▶ _Exercise goal_:
State how many lines in the entries below contain the string "kern". Give only the number.

====

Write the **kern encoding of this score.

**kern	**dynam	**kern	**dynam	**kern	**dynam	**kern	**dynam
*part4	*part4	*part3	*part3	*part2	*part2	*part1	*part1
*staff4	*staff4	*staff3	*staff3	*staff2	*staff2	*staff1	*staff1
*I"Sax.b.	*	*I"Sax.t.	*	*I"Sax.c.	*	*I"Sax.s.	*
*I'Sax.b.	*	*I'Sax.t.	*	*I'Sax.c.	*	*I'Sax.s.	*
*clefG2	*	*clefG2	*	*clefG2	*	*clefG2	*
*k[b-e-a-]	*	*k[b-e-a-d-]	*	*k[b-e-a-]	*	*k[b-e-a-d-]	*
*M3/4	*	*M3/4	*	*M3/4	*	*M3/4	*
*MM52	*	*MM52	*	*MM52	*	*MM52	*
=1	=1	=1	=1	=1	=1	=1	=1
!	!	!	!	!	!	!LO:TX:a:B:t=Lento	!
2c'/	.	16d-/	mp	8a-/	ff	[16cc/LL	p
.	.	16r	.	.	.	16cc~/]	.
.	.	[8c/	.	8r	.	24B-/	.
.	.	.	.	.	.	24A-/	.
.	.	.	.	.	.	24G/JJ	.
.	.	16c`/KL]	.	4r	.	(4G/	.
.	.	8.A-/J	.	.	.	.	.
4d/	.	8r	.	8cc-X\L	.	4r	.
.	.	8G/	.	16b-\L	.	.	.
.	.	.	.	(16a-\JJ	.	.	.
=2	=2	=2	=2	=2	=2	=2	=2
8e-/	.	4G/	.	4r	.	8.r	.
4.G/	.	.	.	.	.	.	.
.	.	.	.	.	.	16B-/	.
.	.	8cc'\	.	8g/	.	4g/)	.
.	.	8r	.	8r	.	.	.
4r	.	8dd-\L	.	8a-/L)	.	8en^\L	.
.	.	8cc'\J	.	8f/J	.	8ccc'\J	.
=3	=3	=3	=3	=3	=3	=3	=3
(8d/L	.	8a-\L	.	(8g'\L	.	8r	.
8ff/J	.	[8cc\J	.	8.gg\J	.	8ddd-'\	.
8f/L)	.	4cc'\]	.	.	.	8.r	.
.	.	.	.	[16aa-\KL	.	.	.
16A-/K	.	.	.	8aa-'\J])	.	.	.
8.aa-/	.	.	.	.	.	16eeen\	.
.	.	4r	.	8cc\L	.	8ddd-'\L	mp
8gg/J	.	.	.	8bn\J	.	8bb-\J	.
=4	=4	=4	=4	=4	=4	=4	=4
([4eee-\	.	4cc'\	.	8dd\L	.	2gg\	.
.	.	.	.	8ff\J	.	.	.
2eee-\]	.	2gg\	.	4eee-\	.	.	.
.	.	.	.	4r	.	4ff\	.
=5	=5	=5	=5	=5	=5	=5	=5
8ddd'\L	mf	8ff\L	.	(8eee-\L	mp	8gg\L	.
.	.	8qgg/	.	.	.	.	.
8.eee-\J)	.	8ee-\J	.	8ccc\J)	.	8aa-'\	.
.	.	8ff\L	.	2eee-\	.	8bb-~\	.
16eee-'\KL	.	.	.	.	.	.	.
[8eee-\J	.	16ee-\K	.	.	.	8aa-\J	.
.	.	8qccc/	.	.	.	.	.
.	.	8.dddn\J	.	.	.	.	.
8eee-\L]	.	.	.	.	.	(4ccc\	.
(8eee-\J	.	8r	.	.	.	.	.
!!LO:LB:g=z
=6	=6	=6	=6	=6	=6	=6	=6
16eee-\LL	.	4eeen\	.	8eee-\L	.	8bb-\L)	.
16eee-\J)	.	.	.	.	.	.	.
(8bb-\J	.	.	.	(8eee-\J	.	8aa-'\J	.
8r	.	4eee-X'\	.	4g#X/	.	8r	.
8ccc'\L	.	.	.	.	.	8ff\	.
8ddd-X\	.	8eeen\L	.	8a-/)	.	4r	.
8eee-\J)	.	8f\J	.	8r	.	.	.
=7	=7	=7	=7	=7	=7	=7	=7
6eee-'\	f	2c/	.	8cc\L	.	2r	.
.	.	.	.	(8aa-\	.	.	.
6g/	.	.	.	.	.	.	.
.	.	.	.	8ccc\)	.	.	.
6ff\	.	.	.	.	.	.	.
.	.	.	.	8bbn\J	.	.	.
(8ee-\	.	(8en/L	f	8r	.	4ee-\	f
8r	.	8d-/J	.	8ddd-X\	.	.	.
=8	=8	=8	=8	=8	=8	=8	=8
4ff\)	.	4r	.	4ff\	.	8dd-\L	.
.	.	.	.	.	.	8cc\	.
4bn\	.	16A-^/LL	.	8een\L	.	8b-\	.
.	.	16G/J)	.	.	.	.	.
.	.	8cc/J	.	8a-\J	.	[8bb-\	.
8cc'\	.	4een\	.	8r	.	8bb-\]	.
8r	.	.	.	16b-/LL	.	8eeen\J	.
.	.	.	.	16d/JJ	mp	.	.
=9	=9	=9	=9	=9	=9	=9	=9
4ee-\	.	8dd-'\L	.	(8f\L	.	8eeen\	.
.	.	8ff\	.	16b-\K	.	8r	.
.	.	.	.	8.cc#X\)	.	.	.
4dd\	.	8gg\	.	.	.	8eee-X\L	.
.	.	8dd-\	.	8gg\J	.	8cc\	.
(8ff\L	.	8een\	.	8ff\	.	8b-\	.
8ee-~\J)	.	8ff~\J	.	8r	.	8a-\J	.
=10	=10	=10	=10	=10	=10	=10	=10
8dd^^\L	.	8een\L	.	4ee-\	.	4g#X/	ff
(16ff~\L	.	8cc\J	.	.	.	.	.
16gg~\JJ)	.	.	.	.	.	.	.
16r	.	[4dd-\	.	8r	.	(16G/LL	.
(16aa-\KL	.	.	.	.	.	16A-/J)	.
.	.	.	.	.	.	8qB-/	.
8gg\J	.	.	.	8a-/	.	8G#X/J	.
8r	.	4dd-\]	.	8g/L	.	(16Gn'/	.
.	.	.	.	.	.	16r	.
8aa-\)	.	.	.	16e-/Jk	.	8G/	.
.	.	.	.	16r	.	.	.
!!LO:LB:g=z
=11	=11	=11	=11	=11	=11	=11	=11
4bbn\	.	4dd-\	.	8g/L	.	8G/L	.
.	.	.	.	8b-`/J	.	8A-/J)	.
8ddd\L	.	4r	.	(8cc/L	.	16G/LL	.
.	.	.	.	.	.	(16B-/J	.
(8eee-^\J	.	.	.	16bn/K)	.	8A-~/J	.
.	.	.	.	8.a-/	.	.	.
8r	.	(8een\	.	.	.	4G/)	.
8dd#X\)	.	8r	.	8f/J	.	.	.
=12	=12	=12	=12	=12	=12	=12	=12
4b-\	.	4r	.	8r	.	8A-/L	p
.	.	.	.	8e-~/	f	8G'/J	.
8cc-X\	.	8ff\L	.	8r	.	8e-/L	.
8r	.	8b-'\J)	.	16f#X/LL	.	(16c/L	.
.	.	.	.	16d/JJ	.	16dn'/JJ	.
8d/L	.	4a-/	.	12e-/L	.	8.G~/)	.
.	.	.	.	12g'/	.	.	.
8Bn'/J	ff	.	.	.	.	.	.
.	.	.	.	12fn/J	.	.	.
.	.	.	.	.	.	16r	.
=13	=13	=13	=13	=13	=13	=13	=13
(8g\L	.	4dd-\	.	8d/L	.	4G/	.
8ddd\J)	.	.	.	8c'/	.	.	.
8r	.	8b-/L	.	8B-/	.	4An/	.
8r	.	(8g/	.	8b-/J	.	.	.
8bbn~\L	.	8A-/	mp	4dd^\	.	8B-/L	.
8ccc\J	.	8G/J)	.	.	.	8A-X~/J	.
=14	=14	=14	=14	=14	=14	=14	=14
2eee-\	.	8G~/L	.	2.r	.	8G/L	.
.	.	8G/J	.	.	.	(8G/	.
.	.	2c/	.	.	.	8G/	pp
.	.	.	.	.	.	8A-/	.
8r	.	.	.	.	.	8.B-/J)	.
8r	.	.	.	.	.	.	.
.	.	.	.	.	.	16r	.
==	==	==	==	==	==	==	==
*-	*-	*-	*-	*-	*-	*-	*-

====

▶ _Complete response_:
2